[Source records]

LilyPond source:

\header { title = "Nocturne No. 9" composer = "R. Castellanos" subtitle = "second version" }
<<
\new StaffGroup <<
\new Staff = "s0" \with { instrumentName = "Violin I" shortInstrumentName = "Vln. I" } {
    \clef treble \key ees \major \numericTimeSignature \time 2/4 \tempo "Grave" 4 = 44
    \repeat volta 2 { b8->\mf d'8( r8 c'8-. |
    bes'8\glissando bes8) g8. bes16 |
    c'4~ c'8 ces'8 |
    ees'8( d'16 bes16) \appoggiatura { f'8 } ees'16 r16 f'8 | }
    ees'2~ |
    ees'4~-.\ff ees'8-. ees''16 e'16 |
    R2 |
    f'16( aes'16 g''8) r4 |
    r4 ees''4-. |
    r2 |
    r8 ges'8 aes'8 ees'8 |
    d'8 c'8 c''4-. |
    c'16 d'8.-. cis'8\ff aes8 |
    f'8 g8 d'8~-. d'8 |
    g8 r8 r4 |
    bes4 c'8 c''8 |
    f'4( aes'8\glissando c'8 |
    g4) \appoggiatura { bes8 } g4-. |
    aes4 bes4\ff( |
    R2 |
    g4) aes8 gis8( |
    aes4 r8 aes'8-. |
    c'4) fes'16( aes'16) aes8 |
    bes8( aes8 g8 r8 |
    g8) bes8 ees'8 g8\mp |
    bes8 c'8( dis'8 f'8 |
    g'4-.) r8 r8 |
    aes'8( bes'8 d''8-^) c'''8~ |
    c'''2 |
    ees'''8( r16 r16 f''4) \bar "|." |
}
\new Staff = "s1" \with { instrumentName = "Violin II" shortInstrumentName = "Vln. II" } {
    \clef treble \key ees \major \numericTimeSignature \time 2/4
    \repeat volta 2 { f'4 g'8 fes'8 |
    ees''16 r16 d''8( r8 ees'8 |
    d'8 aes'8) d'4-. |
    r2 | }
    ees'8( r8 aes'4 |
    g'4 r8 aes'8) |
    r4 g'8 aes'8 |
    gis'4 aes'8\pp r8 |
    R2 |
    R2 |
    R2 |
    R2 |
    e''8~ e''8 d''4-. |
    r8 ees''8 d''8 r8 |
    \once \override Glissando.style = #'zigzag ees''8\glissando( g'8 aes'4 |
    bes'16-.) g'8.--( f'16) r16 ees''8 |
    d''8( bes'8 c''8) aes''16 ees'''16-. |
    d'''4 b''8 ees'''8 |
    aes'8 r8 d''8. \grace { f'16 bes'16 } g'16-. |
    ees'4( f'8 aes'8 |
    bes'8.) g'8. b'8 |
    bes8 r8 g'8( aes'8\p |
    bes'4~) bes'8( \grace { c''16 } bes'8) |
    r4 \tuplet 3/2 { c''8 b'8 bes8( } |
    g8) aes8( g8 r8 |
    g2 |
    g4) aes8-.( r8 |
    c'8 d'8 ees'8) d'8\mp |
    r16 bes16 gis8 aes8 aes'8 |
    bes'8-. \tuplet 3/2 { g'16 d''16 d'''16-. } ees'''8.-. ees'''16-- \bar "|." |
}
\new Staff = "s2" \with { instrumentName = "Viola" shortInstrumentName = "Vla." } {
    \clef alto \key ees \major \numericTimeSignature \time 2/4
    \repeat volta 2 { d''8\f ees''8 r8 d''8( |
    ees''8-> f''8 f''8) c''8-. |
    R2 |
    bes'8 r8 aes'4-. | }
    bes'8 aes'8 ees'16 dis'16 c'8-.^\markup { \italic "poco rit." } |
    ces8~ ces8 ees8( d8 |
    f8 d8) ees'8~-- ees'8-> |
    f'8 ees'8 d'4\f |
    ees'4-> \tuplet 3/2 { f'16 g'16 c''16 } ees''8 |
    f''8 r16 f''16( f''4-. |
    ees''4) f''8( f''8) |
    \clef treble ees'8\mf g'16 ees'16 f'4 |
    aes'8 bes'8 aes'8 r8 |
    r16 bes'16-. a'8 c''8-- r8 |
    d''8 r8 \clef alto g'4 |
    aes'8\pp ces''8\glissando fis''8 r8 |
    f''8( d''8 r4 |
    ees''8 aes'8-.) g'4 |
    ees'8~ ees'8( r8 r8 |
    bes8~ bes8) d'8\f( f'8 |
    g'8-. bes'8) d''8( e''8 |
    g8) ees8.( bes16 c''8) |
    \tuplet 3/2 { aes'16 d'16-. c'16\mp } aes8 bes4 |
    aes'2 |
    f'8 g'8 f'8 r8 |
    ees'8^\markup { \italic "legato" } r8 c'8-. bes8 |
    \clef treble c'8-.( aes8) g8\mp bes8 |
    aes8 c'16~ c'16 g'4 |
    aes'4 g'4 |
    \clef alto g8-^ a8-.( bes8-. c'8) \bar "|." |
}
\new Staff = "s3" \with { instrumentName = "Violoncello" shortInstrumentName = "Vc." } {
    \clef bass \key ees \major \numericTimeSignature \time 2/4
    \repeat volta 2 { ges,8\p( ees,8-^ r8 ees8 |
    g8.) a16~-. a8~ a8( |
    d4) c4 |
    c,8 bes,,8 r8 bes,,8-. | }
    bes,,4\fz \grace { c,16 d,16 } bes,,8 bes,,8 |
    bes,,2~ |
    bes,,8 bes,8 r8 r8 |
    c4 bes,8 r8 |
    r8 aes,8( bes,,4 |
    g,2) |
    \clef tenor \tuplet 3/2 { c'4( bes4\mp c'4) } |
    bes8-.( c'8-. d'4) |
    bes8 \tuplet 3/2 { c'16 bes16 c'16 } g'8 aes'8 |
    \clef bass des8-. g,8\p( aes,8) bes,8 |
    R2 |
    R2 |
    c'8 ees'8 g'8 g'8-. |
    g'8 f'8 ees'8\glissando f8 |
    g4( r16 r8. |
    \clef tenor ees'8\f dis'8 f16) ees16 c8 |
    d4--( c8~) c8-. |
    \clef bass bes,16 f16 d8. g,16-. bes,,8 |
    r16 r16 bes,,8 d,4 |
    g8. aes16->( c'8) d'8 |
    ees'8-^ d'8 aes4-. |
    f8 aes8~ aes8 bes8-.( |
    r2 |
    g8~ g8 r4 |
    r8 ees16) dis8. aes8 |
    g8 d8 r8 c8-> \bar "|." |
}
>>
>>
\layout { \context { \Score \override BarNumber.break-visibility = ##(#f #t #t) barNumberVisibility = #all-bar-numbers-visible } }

What you will do = Copy out each line from the rows above that contains the string "override".

Solution for this task =
    \once \override Glissando.style = #'zigzag ees''8\glissando( g'8 aes'4 |
\layout { \context { \Score \override BarNumber.break-visibility = ##(#f #t #t) barNumberVisibility = #all-bar-numbers-visible } }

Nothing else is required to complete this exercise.